## Records to process
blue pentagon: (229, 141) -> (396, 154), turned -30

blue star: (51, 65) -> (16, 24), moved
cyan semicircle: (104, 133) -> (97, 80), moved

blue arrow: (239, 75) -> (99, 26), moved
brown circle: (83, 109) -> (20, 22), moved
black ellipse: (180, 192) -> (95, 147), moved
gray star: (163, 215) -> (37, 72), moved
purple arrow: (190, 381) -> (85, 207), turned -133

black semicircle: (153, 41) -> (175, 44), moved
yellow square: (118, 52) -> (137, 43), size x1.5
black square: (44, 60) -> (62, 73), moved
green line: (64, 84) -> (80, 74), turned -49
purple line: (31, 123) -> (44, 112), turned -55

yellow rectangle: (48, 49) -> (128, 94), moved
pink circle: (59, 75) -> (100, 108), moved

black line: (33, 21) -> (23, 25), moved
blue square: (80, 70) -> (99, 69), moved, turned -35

## Your goal
Every record above is to be written out exactly.

## Solution for this task
blue pentagon: (229, 141) -> (396, 154), turned -30

blue star: (51, 65) -> (16, 24), moved
cyan semicircle: (104, 133) -> (97, 80), moved

blue arrow: (239, 75) -> (99, 26), moved
brown circle: (83, 109) -> (20, 22), moved
black ellipse: (180, 192) -> (95, 147), moved
gray star: (163, 215) -> (37, 72), moved
purple arrow: (190, 381) -> (85, 207), turned -133

black semicircle: (153, 41) -> (175, 44), moved
yellow square: (118, 52) -> (137, 43), size x1.5
black square: (44, 60) -> (62, 73), moved
green line: (64, 84) -> (80, 74), turned -49
purple line: (31, 123) -> (44, 112), turned -55

yellow rectangle: (48, 49) -> (128, 94), moved
pink circle: (59, 75) -> (100, 108), moved

black line: (33, 21) -> (23, 25), moved
blue square: (80, 70) -> (99, 69), moved, turned -35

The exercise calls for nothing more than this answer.